[Start of section]
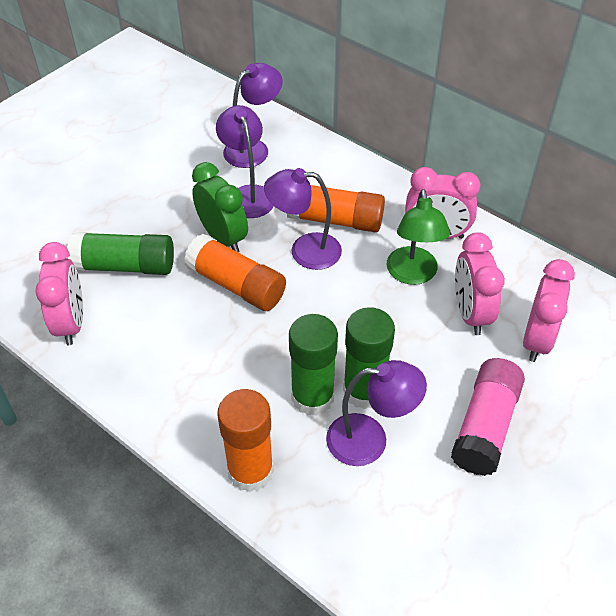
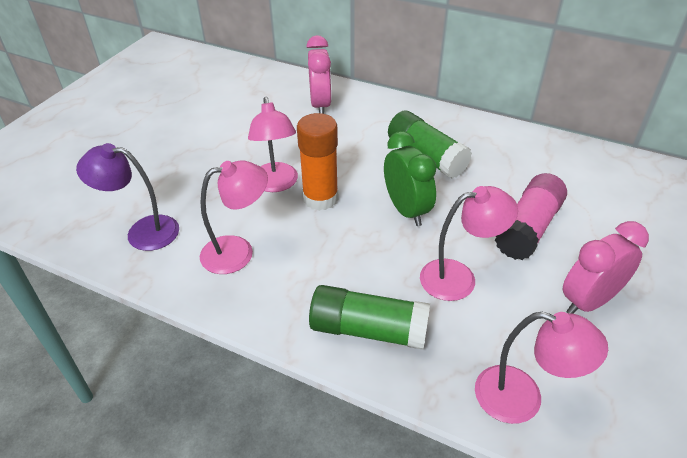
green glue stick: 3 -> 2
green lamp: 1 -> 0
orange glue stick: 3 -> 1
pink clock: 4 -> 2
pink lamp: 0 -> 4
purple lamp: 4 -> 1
[End of section]
- **PROBLEM**
Transcribe every record above exactly, leaving out the pictures.

- **RESULT OF THIS TASK**
green glue stick: 3 -> 2
green lamp: 1 -> 0
orange glue stick: 3 -> 1
pink clock: 4 -> 2
pink lamp: 0 -> 4
purple lamp: 4 -> 1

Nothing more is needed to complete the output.